* [Dataset content]

----------

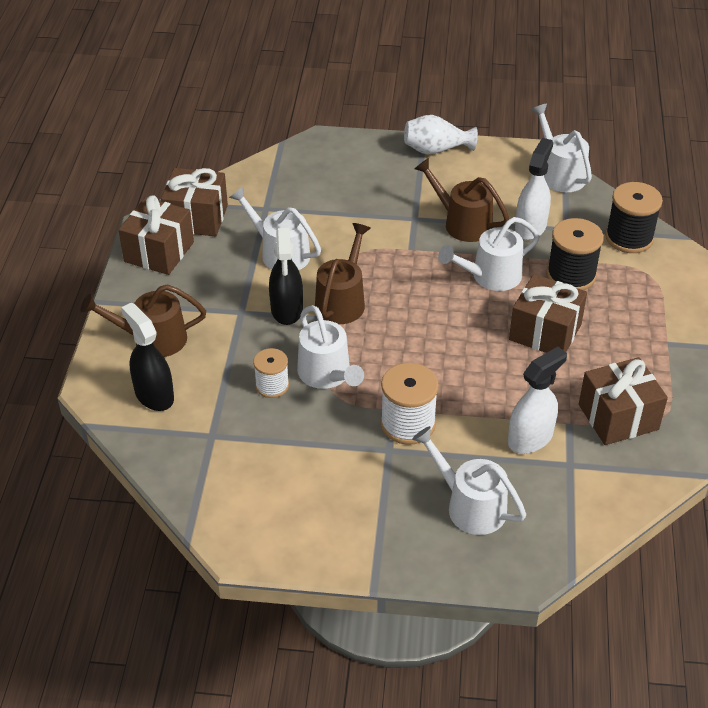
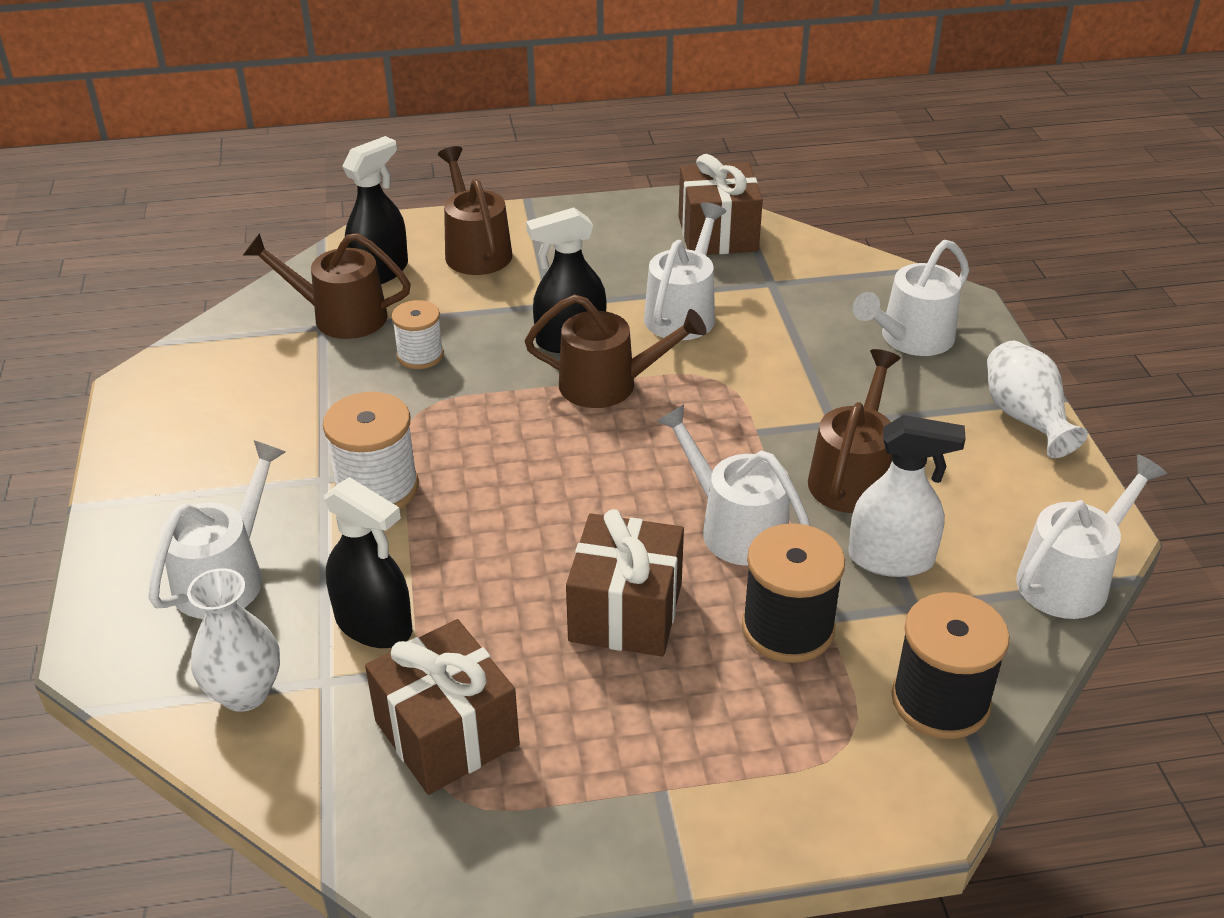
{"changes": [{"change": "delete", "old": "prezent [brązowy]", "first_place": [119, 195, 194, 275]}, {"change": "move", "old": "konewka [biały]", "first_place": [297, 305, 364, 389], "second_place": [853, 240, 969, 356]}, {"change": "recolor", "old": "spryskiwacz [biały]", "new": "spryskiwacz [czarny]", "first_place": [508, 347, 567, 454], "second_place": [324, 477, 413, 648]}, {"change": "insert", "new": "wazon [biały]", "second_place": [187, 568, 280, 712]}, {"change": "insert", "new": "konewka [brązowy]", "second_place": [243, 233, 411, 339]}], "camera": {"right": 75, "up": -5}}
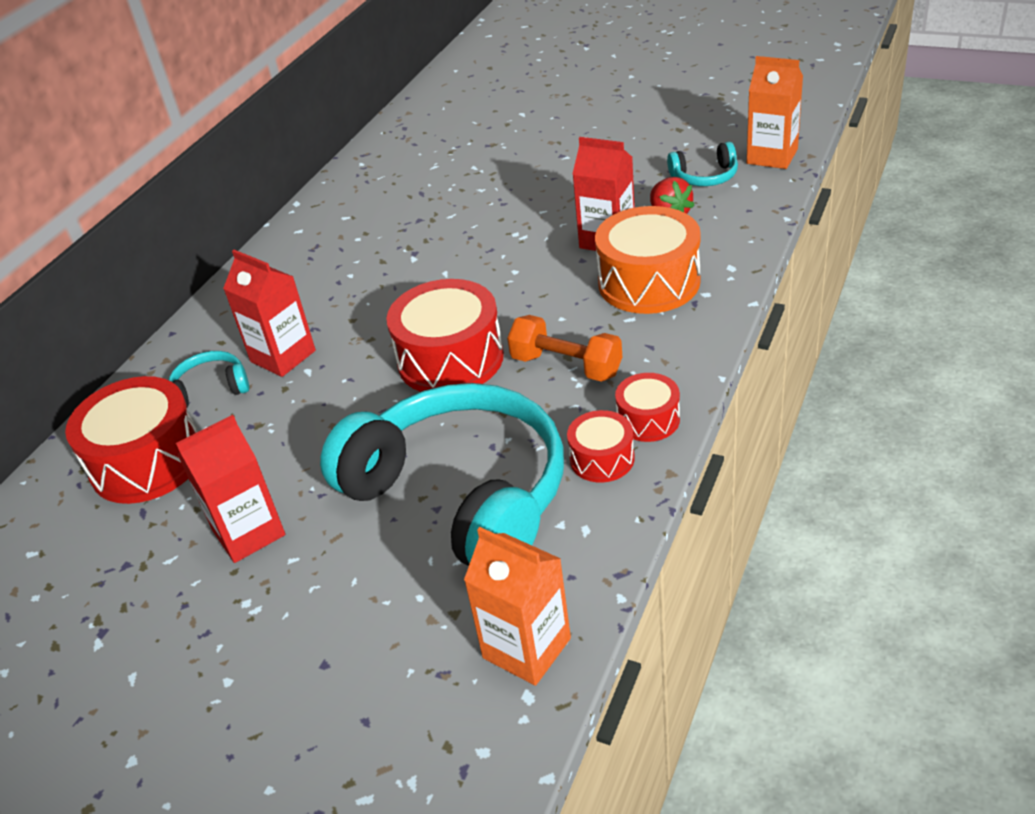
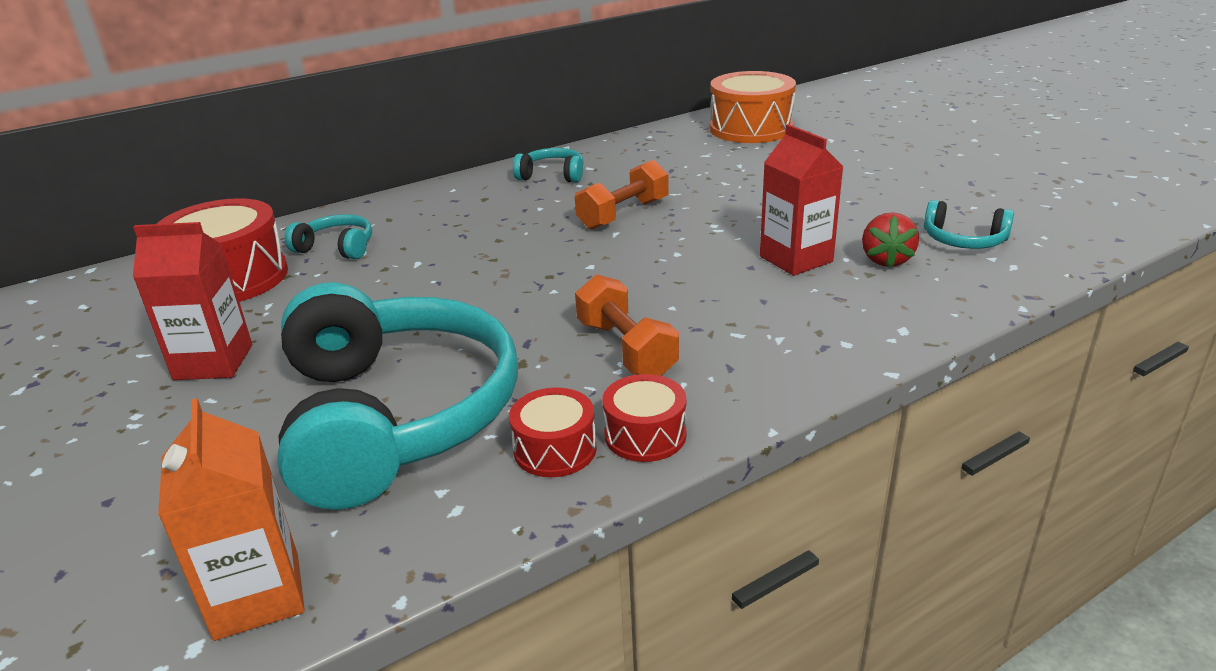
{"changes": [{"change": "delete", "old": "karton mleka [czerwony]", "first_place": [223, 250, 316, 377]}, {"change": "delete", "old": "bęben [czerwony]", "first_place": [386, 279, 504, 392]}, {"change": "move", "old": "bęben [pomarańczowy]", "first_place": [595, 206, 701, 314], "second_place": [710, 71, 796, 143]}, {"change": "delete", "old": "karton mleka [pomarańczowy]", "first_place": [747, 56, 803, 169]}, {"change": "insert", "new": "słuchawki [turkusowy]", "second_place": [513, 148, 584, 183]}, {"change": "insert", "new": "hantel [pomarańczowy]", "second_place": [575, 160, 669, 230]}], "camera": {"right": 30, "up": -10}}
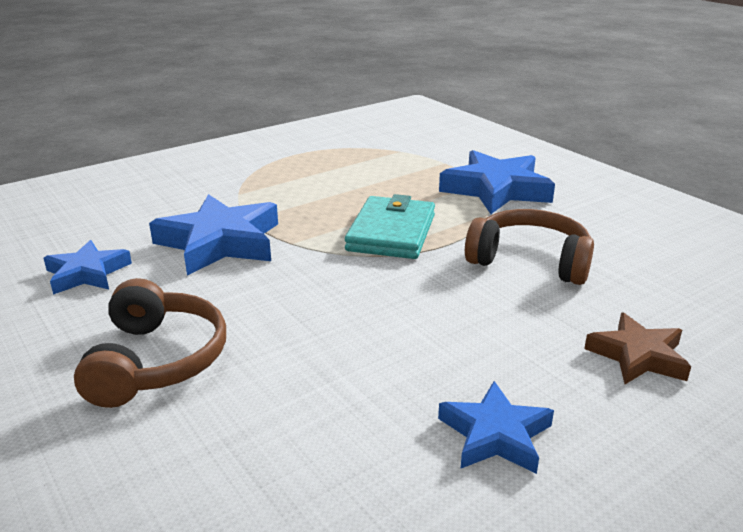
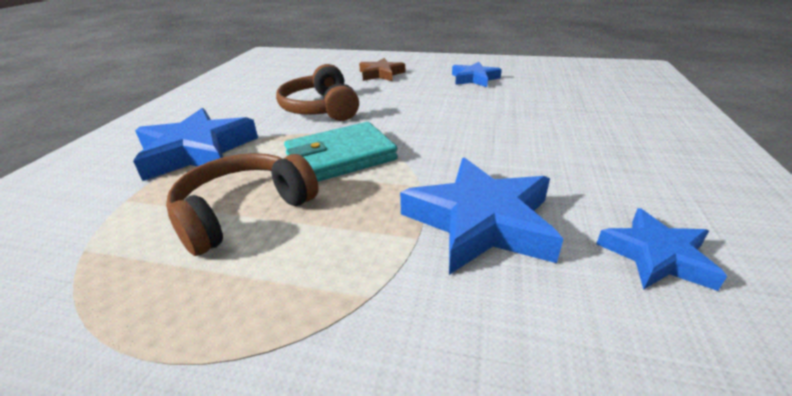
{"changes": [{"change": "move", "old": "słuchawki [brązowy]", "first_place": [74, 278, 226, 408], "second_place": [166, 153, 319, 256]}], "camera": {"right": -130, "up": 5}}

----------

* [Your objective]
Return the full listing above exactly as written, and omit the pictures.

* [Written answer]
{"changes": [{"change": "delete", "old": "prezent [brązowy]", "first_place": [119, 195, 194, 275]}, {"change": "move", "old": "konewka [biały]", "first_place": [297, 305, 364, 389], "second_place": [853, 240, 969, 356]}, {"change": "recolor", "old": "spryskiwacz [biały]", "new": "spryskiwacz [czarny]", "first_place": [508, 347, 567, 454], "second_place": [324, 477, 413, 648]}, {"change": "insert", "new": "wazon [biały]", "second_place": [187, 568, 280, 712]}, {"change": "insert", "new": "konewka [brązowy]", "second_place": [243, 233, 411, 339]}], "camera": {"right": 75, "up": -5}}
{"changes": [{"change": "delete", "old": "karton mleka [czerwony]", "first_place": [223, 250, 316, 377]}, {"change": "delete", "old": "bęben [czerwony]", "first_place": [386, 279, 504, 392]}, {"change": "move", "old": "bęben [pomarańczowy]", "first_place": [595, 206, 701, 314], "second_place": [710, 71, 796, 143]}, {"change": "delete", "old": "karton mleka [pomarańczowy]", "first_place": [747, 56, 803, 169]}, {"change": "insert", "new": "słuchawki [turkusowy]", "second_place": [513, 148, 584, 183]}, {"change": "insert", "new": "hantel [pomarańczowy]", "second_place": [575, 160, 669, 230]}], "camera": {"right": 30, "up": -10}}
{"changes": [{"change": "move", "old": "słuchawki [brązowy]", "first_place": [74, 278, 226, 408], "second_place": [166, 153, 319, 256]}], "camera": {"right": -130, "up": 5}}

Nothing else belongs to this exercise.